**Task goal:**
Below are entries with pictures in them. Output exactly the lines starting at the line with "(460, 449) = (445, 219): red" and ending at the line with "(484, 265) = (335, 213): none -> orange key", both included, but not the pictures.
══ Information provided
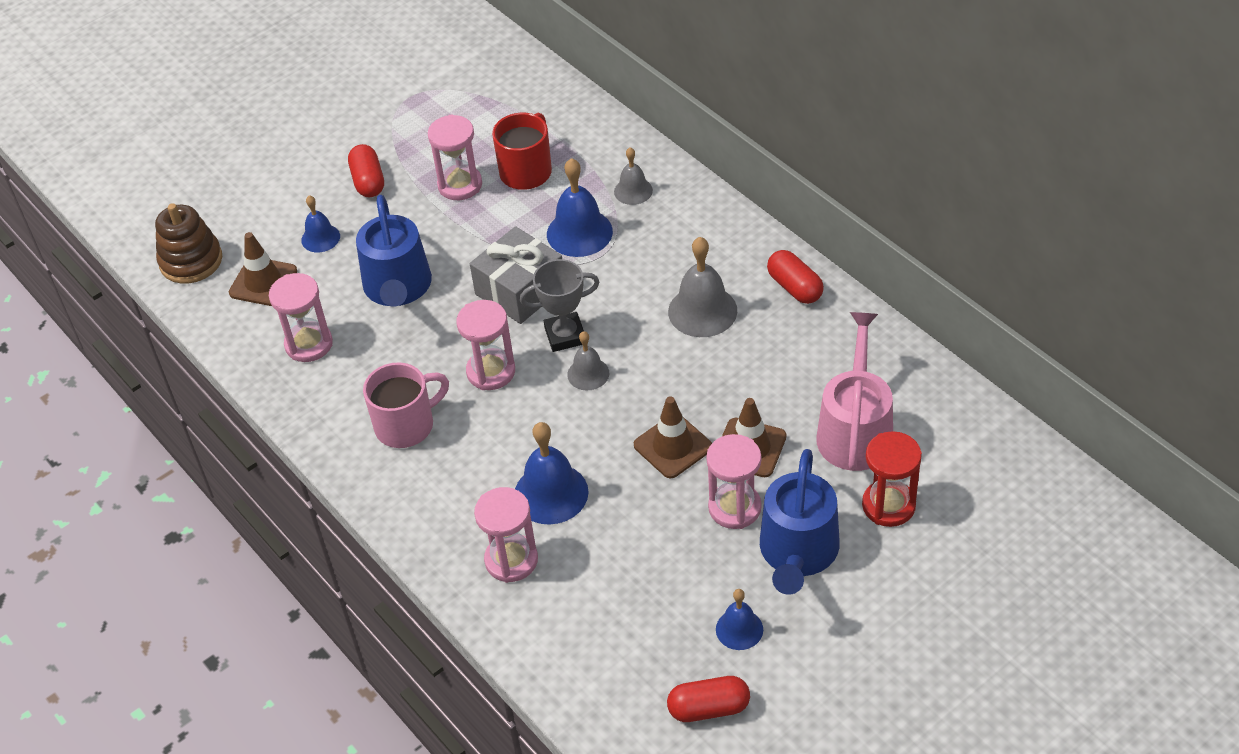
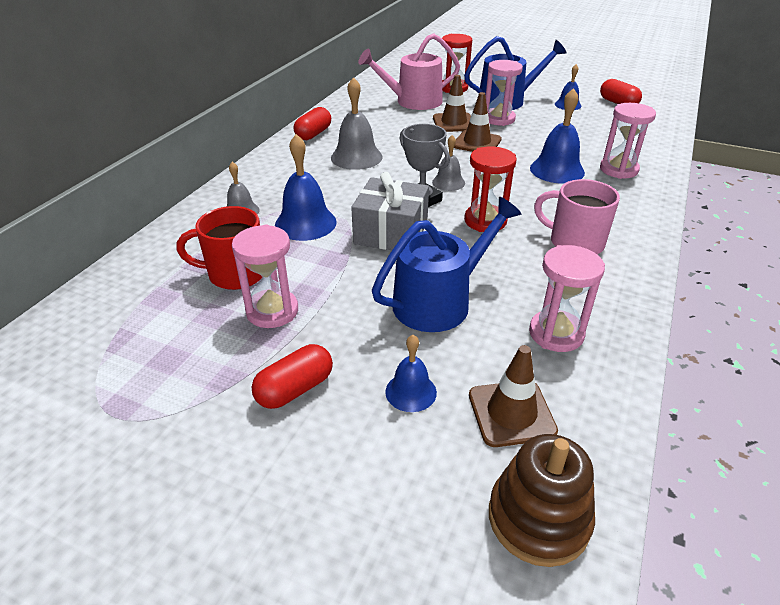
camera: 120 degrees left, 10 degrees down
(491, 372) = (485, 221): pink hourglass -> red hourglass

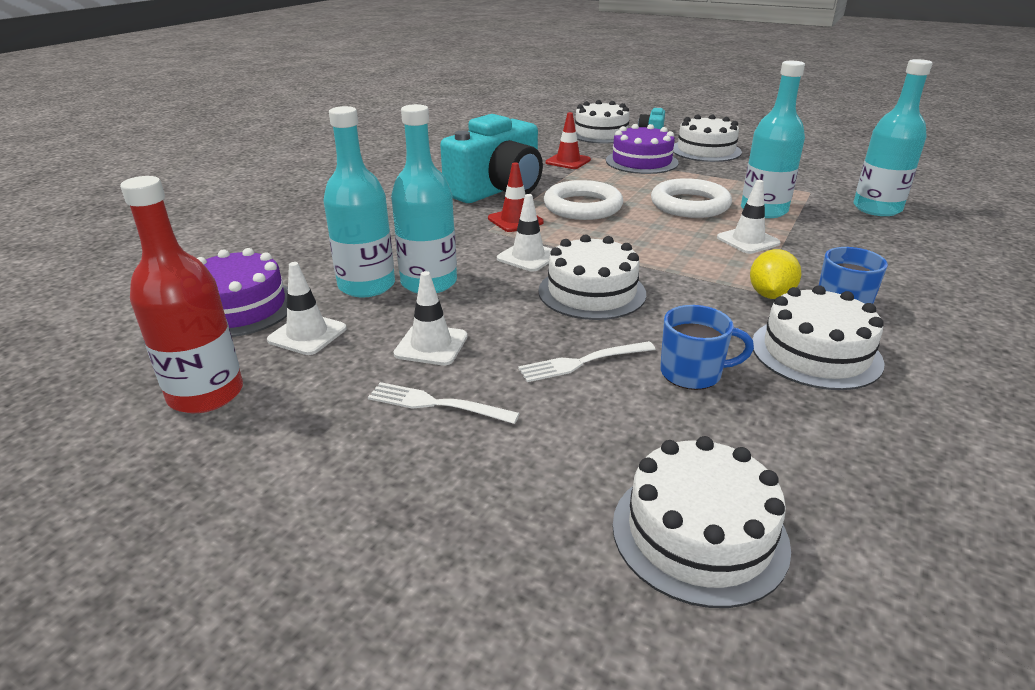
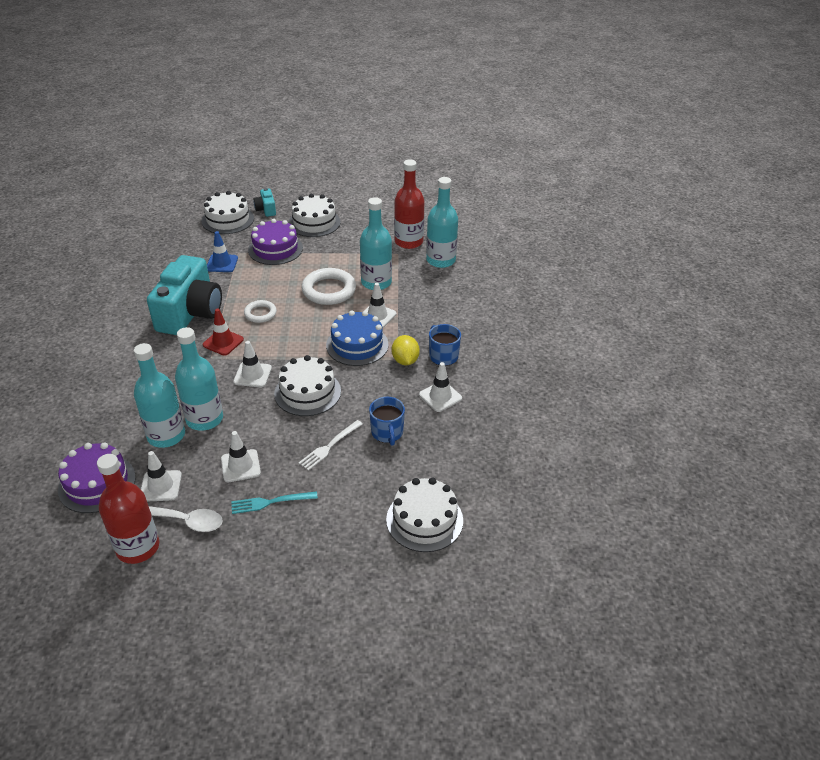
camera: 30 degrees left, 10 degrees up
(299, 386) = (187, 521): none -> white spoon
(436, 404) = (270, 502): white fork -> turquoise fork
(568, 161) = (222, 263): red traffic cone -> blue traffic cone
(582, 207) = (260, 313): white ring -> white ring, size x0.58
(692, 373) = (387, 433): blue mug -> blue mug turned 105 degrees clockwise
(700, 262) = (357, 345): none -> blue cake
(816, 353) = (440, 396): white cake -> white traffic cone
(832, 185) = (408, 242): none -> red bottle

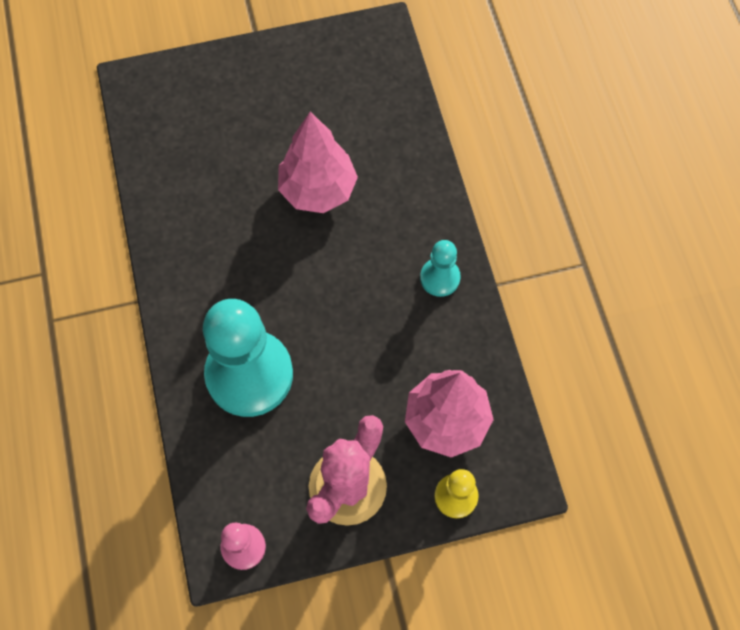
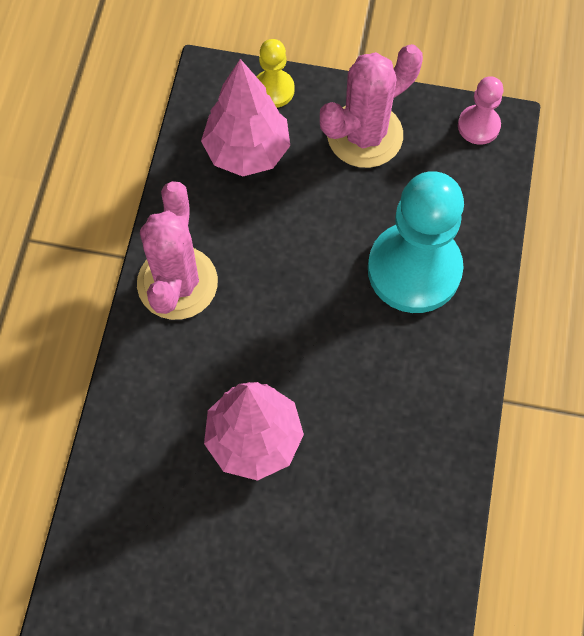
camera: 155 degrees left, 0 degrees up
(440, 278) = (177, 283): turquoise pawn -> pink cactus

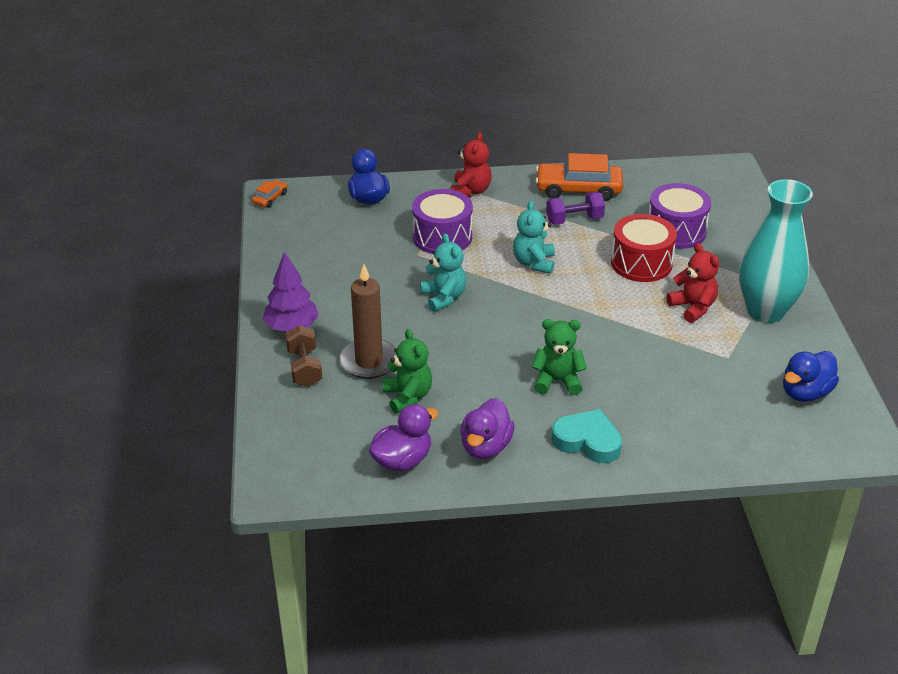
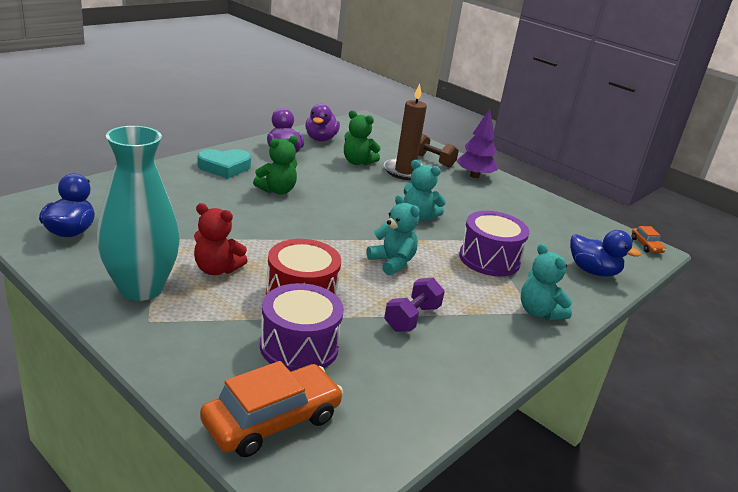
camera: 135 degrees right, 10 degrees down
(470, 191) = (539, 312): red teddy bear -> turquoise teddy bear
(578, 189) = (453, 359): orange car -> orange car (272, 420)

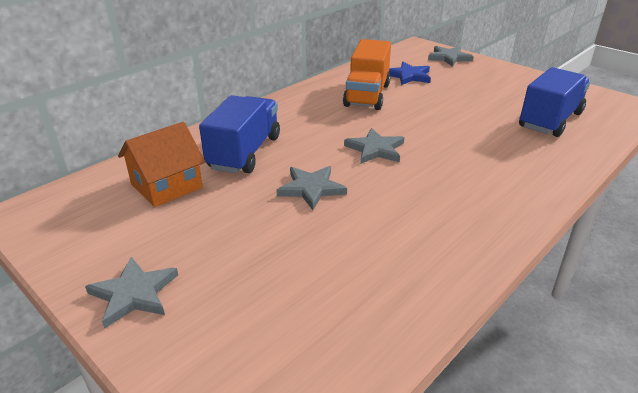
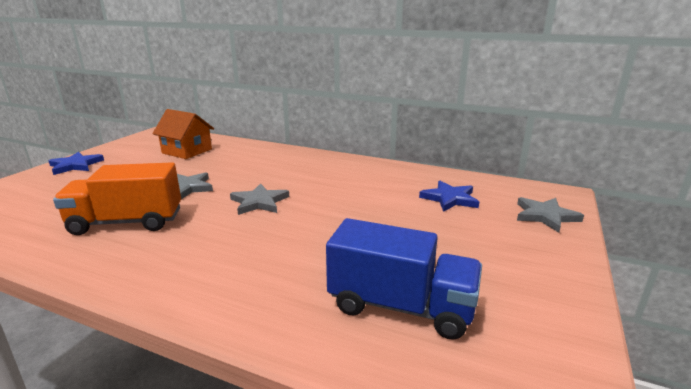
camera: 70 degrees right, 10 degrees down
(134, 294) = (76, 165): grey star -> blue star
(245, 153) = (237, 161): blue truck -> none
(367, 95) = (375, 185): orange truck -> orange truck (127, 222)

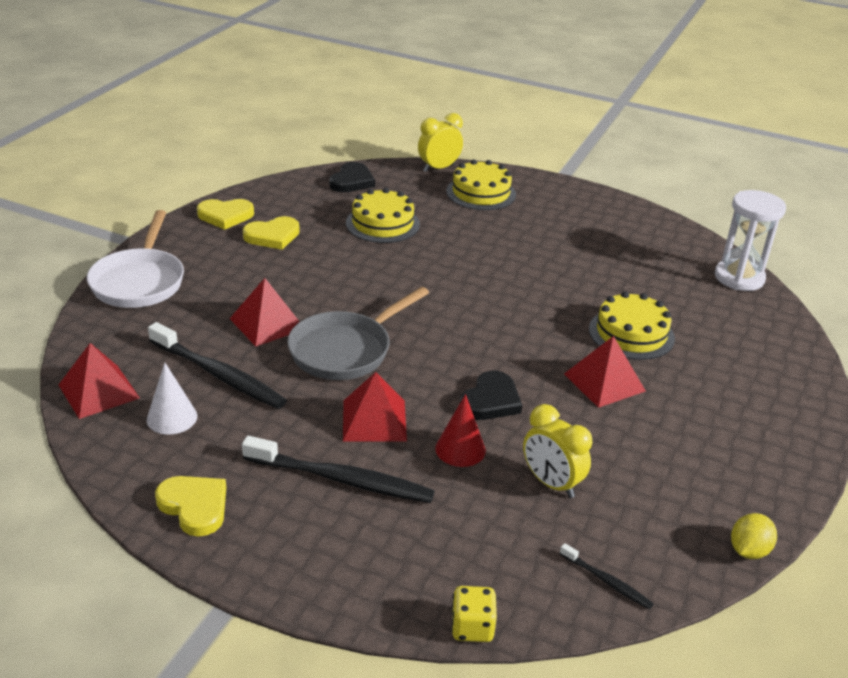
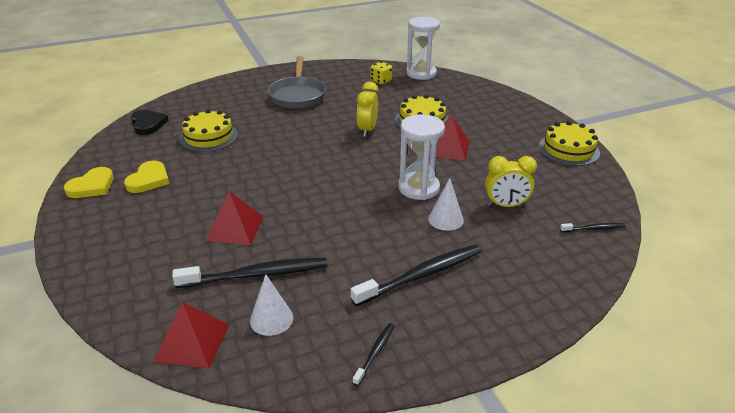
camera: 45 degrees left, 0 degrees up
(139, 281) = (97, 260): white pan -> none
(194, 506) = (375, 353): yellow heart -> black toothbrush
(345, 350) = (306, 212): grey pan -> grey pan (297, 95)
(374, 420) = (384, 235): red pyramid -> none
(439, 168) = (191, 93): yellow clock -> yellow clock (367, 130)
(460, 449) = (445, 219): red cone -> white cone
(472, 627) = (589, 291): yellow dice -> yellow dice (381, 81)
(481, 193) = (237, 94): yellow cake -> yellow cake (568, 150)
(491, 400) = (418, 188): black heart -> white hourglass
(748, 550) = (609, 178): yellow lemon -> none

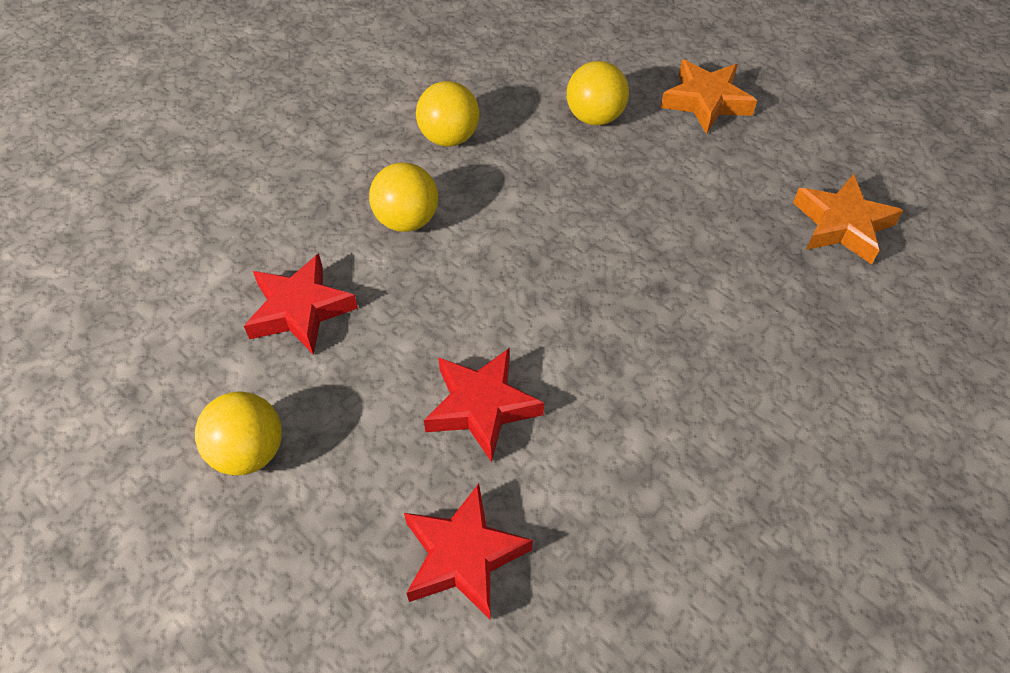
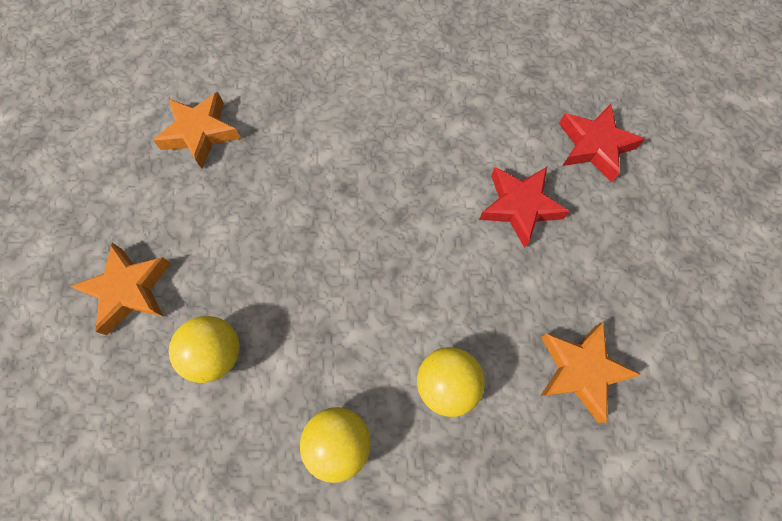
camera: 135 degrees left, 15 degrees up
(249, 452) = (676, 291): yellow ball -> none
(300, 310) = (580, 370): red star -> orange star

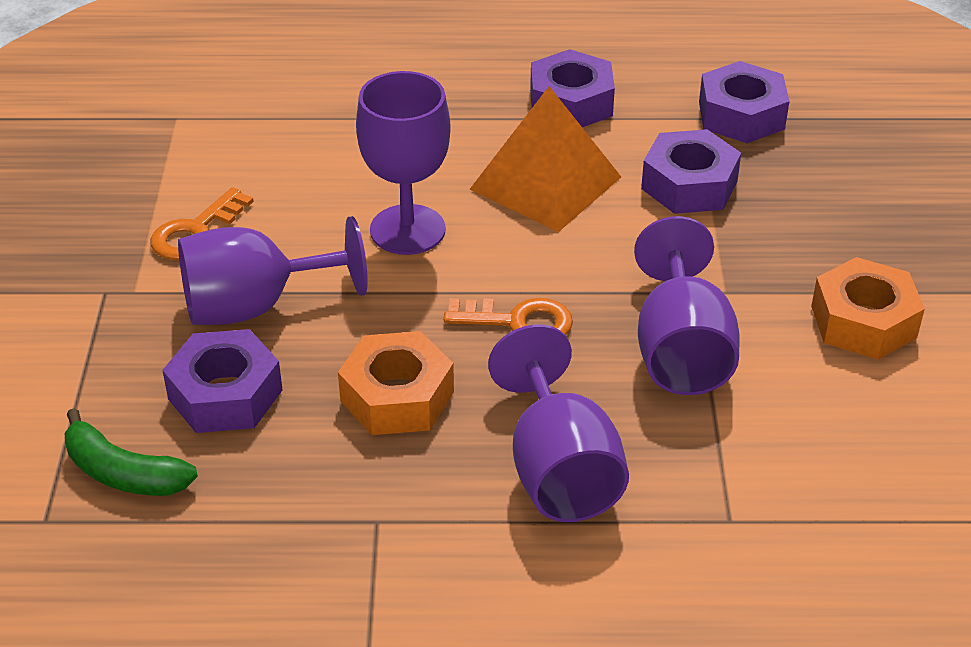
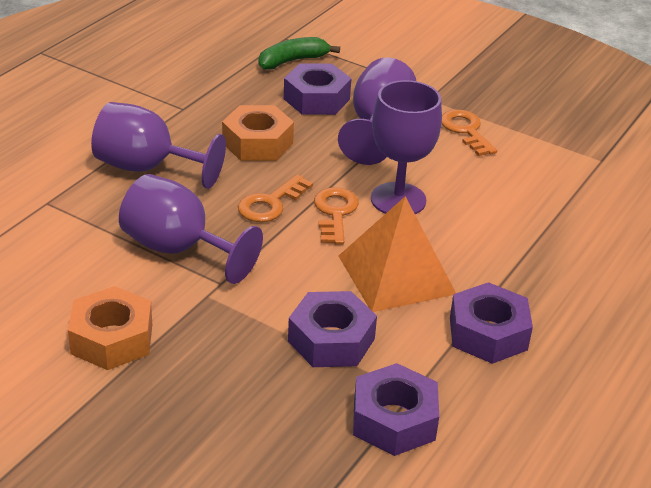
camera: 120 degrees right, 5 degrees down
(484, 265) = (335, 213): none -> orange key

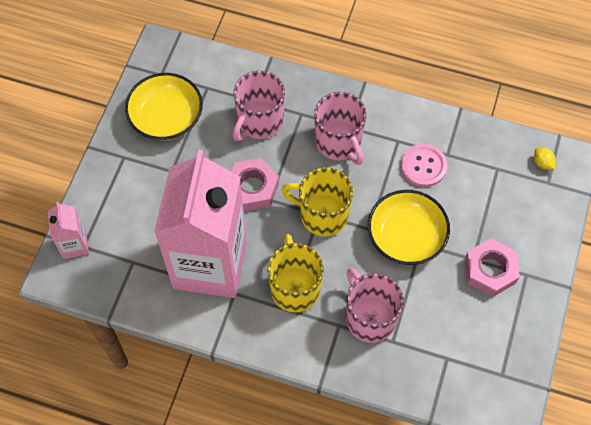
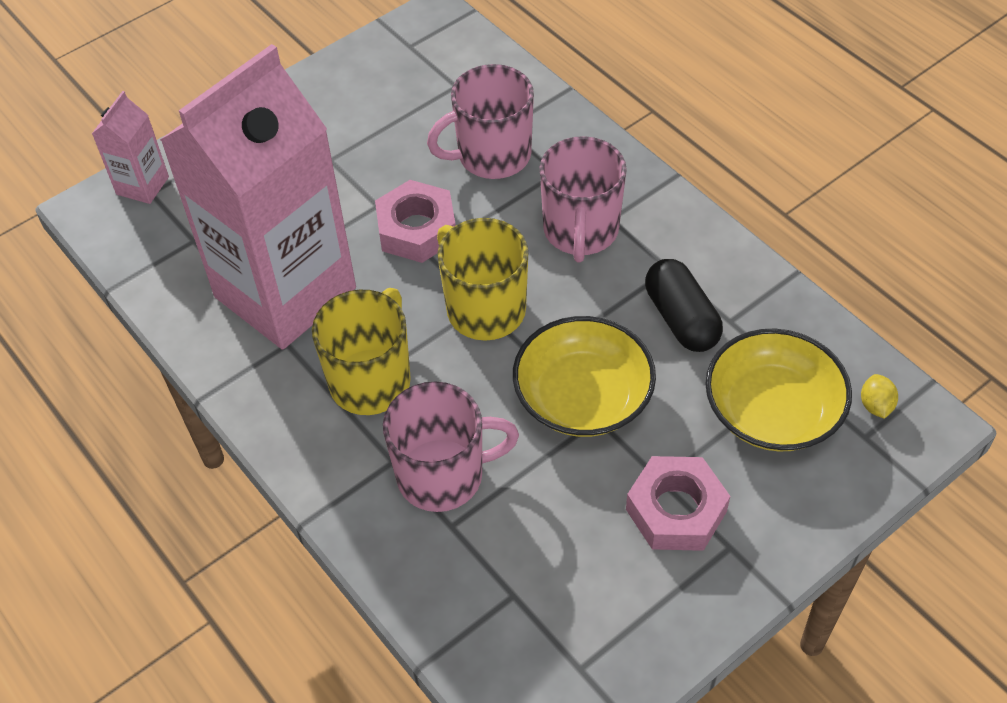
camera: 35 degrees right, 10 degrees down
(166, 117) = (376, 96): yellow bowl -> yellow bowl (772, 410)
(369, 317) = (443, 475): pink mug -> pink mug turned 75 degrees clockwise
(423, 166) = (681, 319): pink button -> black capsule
════
**Your response:**
(460, 449) = (445, 219): red cone -> white cone
(472, 627) = (589, 291): yellow dice -> yellow dice (381, 81)
(481, 193) = (237, 94): yellow cake -> yellow cake (568, 150)
(491, 400) = (418, 188): black heart -> white hourglass
(748, 550) = (609, 178): yellow lemon -> none

camera: 135 degrees left, 15 degrees up
(249, 452) = (676, 291): yellow ball -> none
(300, 310) = (580, 370): red star -> orange star

camera: 120 degrees right, 5 degrees down
(484, 265) = (335, 213): none -> orange key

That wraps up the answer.